(Data to use)
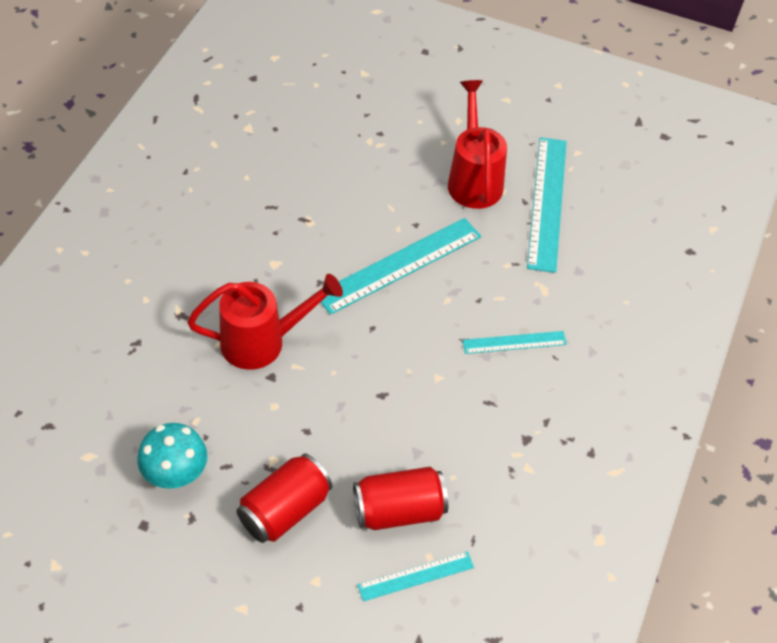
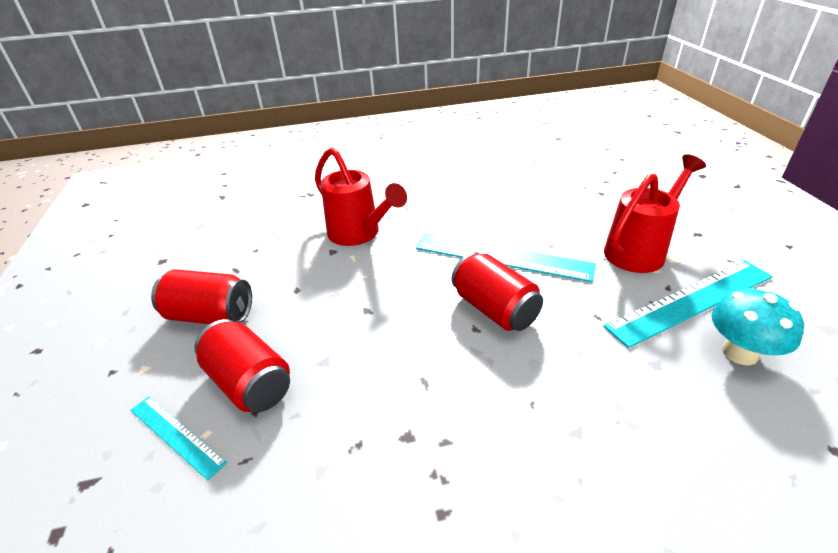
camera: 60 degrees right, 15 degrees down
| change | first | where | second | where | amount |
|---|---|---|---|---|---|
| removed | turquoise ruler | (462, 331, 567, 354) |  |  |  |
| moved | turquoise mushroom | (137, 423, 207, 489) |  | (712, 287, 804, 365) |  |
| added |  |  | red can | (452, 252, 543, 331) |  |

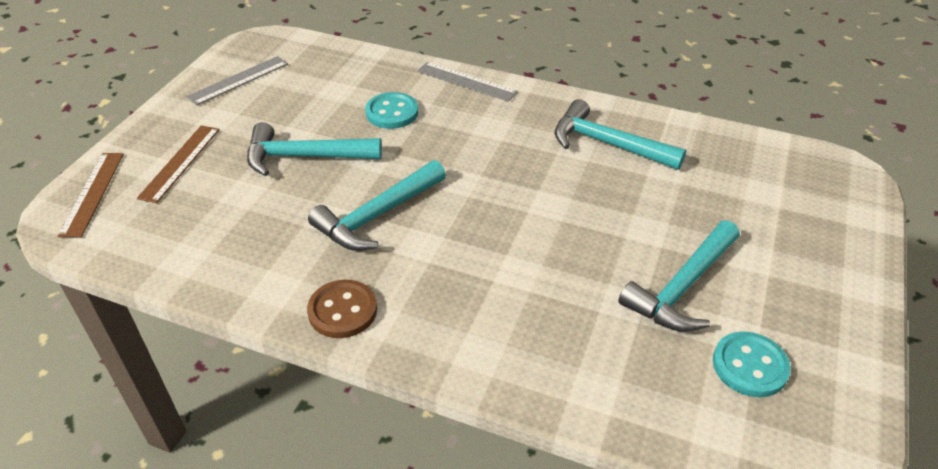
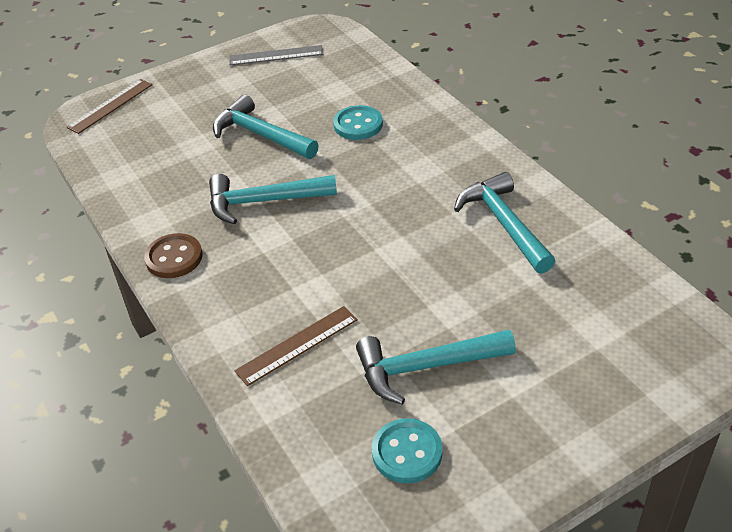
camera: 40 degrees right, 0 degrees up
| change | first | where | second | where | amount |
|---|---|---|---|---|---|
| removed | grey ruler | (417, 62, 518, 102) |  |  |  |
| moved | brown ruler | (137, 125, 220, 203) |  | (234, 306, 358, 386) |  |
(End Data to use)
Your task is to return the entries above exactly, with no pictures.

Answer section>
camera: 60 degrees right, 15 degrees down
| change | first | where | second | where | amount |
|---|---|---|---|---|---|
| removed | turquoise ruler | (462, 331, 567, 354) |  |  |  |
| moved | turquoise mushroom | (137, 423, 207, 489) |  | (712, 287, 804, 365) |  |
| added |  |  | red can | (452, 252, 543, 331) |  |

camera: 40 degrees right, 0 degrees up
| change | first | where | second | where | amount |
|---|---|---|---|---|---|
| removed | grey ruler | (417, 62, 518, 102) |  |  |  |
| moved | brown ruler | (137, 125, 220, 203) |  | (234, 306, 358, 386) |  |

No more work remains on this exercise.